Exercise> Below are some records; copy each line in them that contains "bear".

Items from a data source:
■ ■ ■ ■
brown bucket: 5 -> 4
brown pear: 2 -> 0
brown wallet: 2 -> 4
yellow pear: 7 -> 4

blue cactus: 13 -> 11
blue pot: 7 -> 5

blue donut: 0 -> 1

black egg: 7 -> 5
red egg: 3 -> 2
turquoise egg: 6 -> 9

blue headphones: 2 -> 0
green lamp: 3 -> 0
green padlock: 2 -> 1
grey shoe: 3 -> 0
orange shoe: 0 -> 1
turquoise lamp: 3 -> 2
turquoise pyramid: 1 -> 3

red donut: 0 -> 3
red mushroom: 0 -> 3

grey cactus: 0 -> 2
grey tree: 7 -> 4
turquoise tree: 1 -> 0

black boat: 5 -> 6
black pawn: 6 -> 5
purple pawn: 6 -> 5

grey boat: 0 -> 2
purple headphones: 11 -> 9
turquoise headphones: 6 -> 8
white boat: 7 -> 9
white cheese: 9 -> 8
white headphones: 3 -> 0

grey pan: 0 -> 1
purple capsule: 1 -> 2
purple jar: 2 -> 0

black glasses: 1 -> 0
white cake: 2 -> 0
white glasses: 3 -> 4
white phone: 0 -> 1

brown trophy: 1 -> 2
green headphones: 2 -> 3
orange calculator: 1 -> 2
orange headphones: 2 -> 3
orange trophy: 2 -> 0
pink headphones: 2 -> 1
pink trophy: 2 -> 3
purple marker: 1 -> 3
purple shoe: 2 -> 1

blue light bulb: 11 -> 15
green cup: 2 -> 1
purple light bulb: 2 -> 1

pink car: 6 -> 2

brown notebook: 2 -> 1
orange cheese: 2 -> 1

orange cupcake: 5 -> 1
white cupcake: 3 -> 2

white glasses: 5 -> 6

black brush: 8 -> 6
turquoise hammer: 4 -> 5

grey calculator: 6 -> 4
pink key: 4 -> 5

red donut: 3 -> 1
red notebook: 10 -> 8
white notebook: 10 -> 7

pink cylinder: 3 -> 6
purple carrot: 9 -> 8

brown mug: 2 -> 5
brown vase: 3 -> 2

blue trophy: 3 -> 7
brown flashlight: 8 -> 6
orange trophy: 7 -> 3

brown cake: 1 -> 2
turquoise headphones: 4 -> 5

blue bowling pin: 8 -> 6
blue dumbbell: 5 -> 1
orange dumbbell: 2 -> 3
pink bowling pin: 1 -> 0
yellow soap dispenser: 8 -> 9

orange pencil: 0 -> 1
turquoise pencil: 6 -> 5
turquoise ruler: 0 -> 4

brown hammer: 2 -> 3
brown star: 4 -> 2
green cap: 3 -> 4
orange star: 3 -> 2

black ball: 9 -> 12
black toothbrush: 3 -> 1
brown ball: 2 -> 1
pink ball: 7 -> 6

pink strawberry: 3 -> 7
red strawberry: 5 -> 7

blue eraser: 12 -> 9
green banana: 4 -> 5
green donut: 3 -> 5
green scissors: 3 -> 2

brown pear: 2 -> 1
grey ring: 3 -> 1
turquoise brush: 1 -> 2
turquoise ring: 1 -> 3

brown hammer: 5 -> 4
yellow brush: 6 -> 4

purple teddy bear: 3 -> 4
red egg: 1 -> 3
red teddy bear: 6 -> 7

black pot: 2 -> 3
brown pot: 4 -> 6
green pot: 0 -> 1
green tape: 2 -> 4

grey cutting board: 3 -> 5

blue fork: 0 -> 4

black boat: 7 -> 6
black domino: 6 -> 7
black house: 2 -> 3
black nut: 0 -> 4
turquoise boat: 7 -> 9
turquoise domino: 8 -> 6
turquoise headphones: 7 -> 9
■ ■ ■ ■
Answer>
purple teddy bear: 3 -> 4
red teddy bear: 6 -> 7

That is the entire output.